* _Recorded data_:
····················
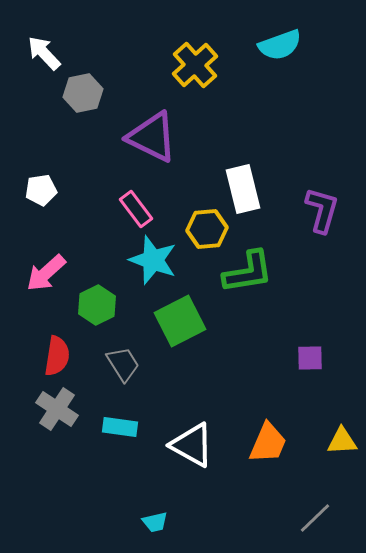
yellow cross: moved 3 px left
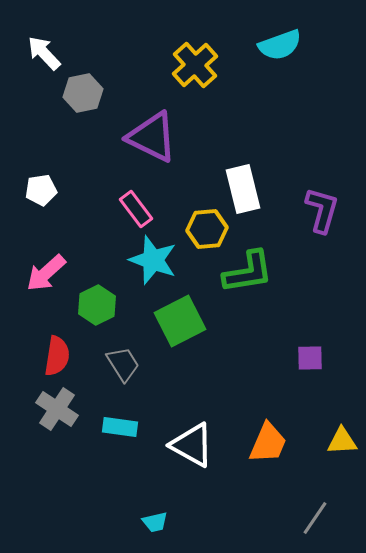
gray line: rotated 12 degrees counterclockwise
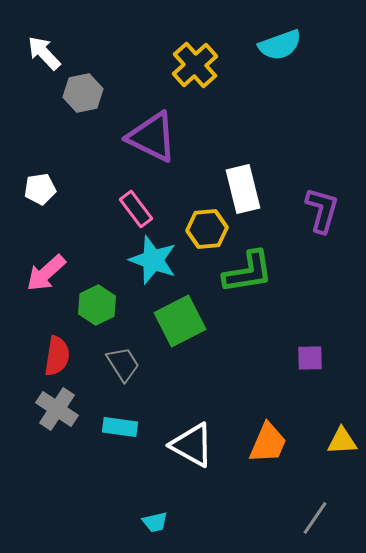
white pentagon: moved 1 px left, 1 px up
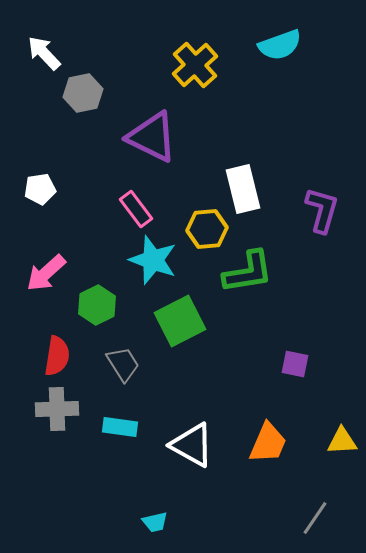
purple square: moved 15 px left, 6 px down; rotated 12 degrees clockwise
gray cross: rotated 36 degrees counterclockwise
····················
Count the lines in the rows above that contain the word "degrees". Give only the number.

* _WRITTEN SOLUTION_: 3